> _Data under study_:
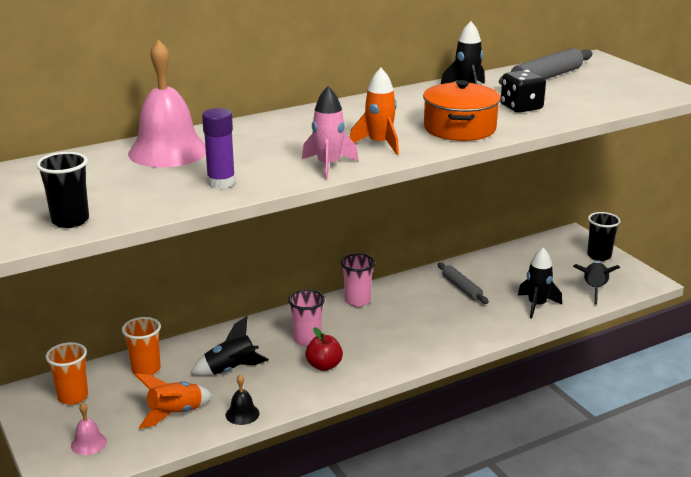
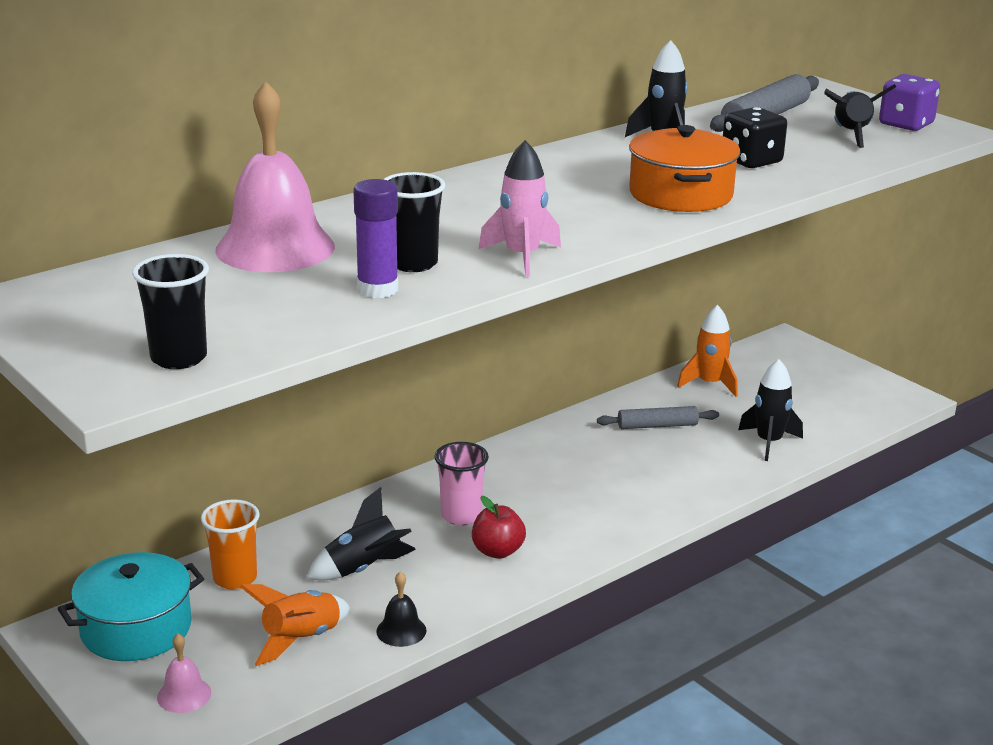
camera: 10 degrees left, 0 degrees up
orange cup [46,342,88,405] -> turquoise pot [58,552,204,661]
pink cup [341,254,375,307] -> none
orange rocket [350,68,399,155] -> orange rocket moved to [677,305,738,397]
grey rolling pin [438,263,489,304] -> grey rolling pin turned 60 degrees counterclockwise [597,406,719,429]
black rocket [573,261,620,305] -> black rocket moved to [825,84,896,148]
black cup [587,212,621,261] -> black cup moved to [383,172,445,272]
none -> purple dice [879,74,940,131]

==

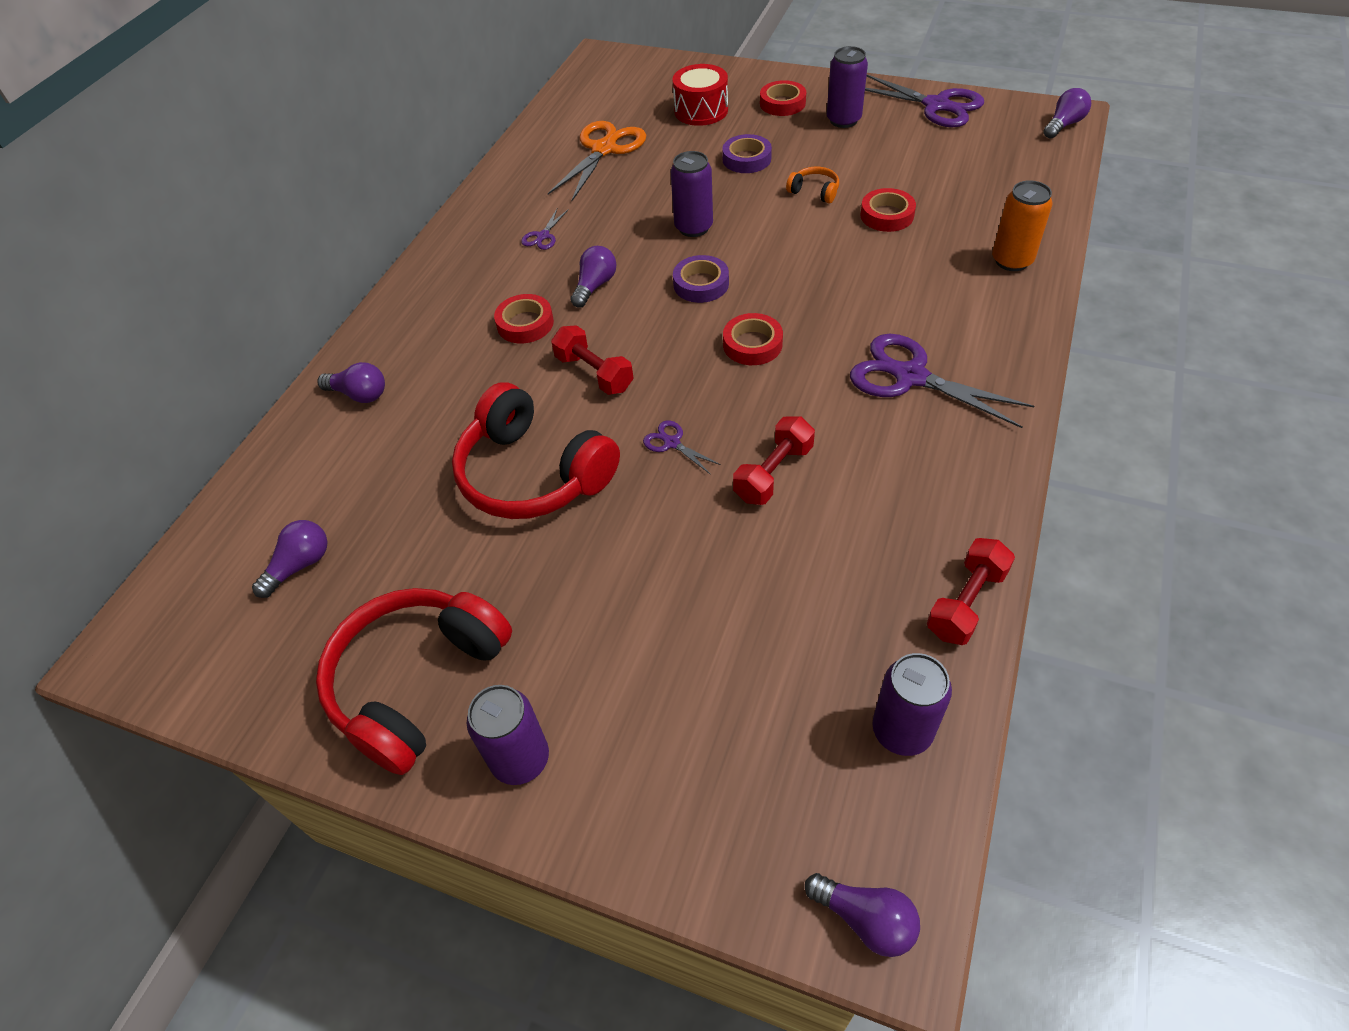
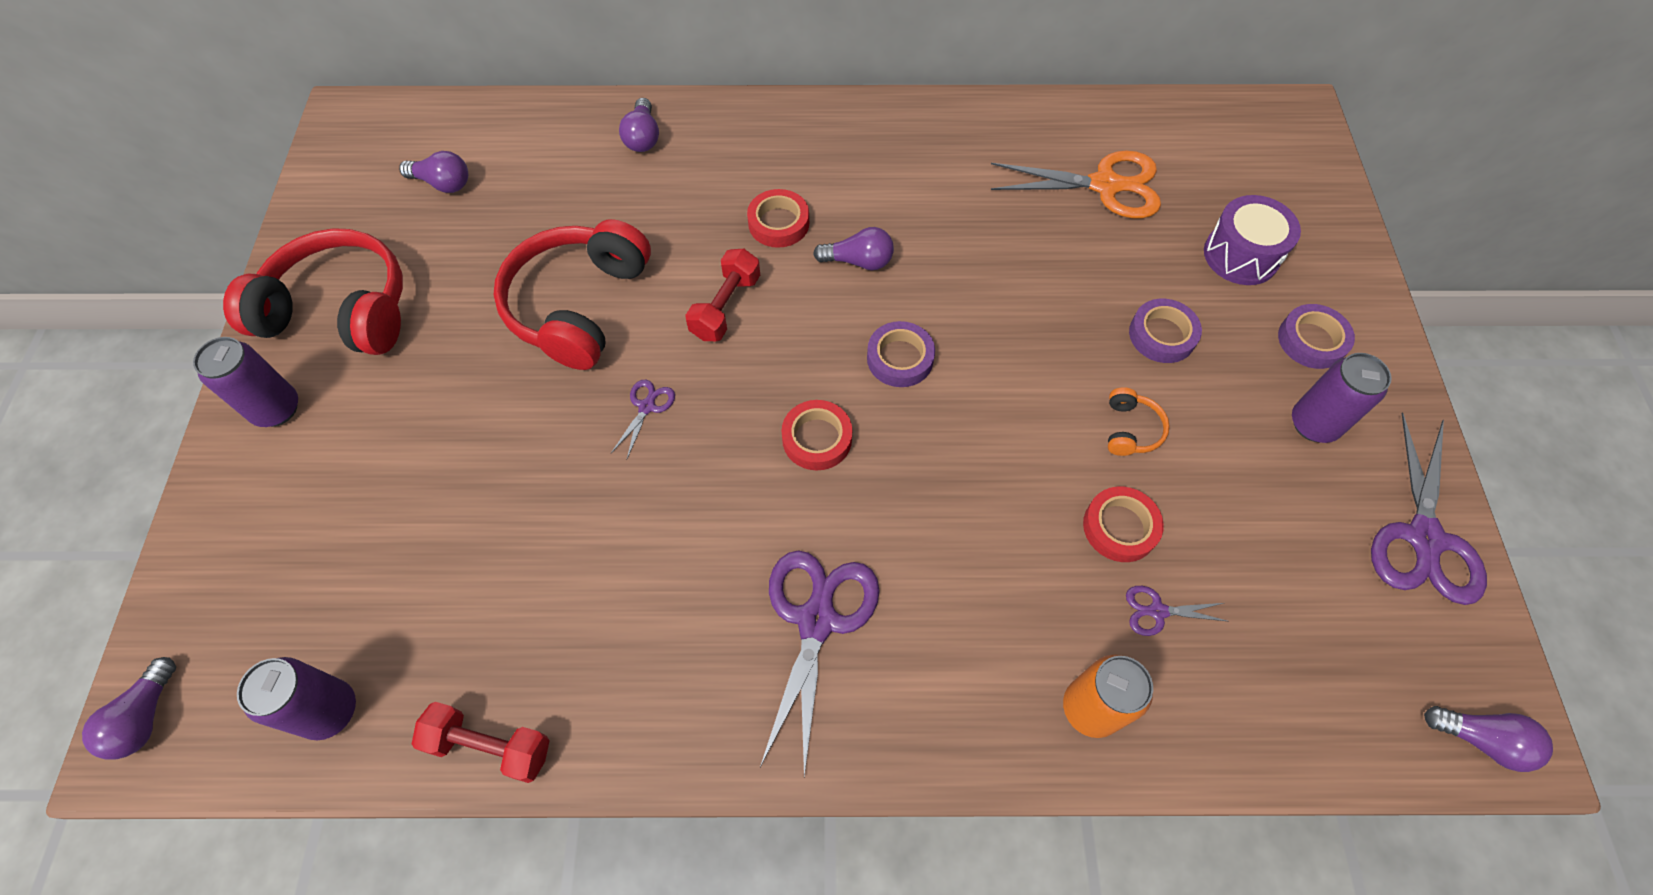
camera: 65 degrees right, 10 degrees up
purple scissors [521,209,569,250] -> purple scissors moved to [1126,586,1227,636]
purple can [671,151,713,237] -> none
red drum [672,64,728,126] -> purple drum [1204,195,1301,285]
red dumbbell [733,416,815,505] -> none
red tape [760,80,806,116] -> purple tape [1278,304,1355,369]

==

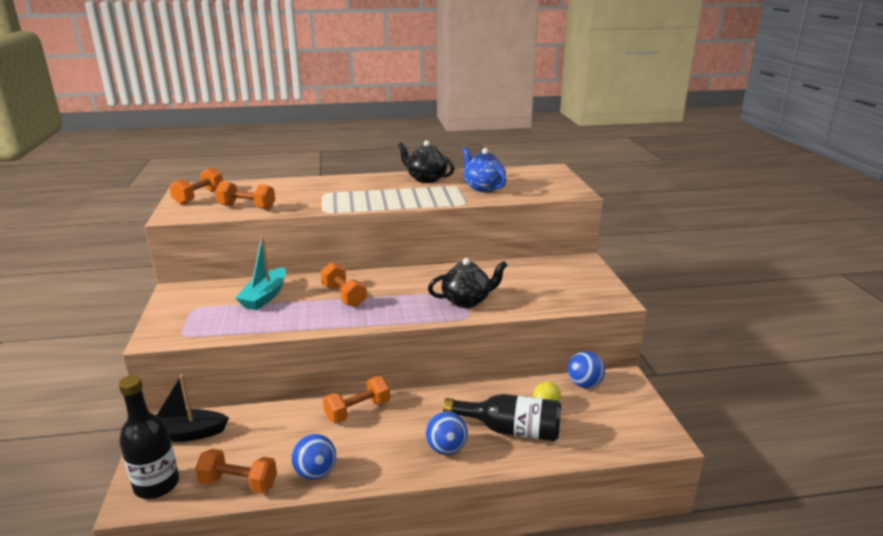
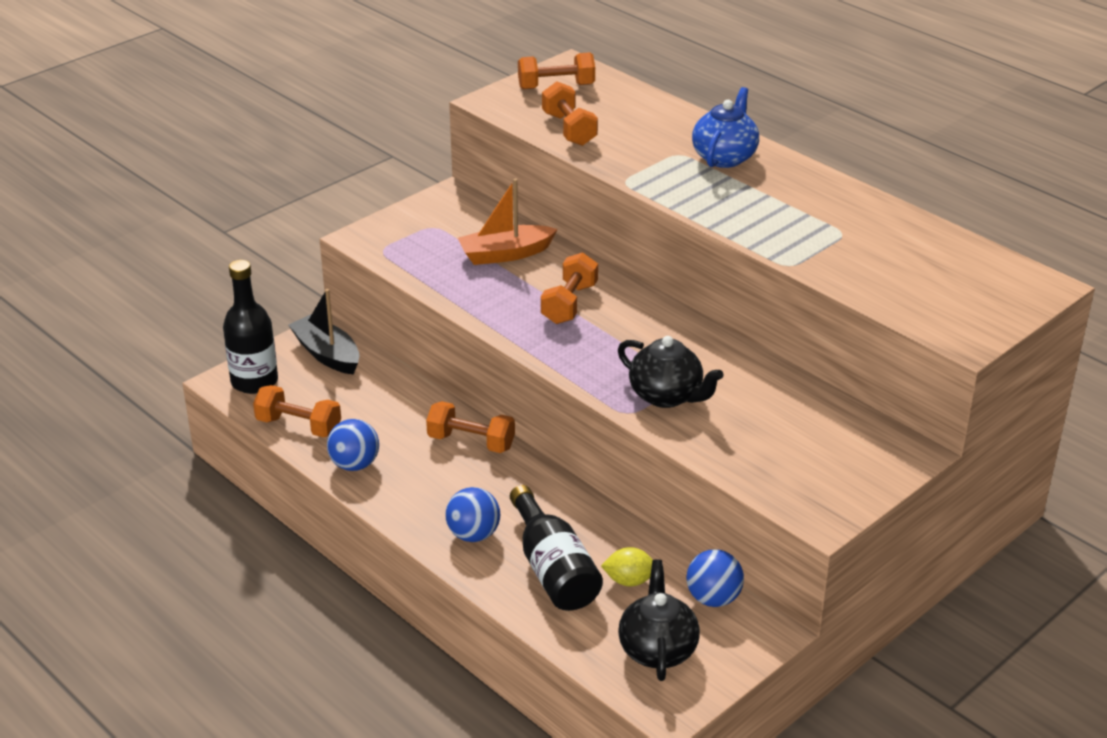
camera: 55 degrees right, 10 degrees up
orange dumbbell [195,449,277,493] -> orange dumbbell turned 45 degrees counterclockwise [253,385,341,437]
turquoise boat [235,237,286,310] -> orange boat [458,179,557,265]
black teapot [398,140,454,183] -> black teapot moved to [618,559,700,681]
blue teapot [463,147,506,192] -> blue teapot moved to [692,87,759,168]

> _Instructions for the task_:
In the records above, the line with "camera: 10 degrees left, 0 degrees up" marks the start and the line with "none -> purple dice [879,74,940,131]" marks the end; copy that stretch exactly, both lines included, and nothing else.

> _Solution to this problem_:
camera: 10 degrees left, 0 degrees up
orange cup [46,342,88,405] -> turquoise pot [58,552,204,661]
pink cup [341,254,375,307] -> none
orange rocket [350,68,399,155] -> orange rocket moved to [677,305,738,397]
grey rolling pin [438,263,489,304] -> grey rolling pin turned 60 degrees counterclockwise [597,406,719,429]
black rocket [573,261,620,305] -> black rocket moved to [825,84,896,148]
black cup [587,212,621,261] -> black cup moved to [383,172,445,272]
none -> purple dice [879,74,940,131]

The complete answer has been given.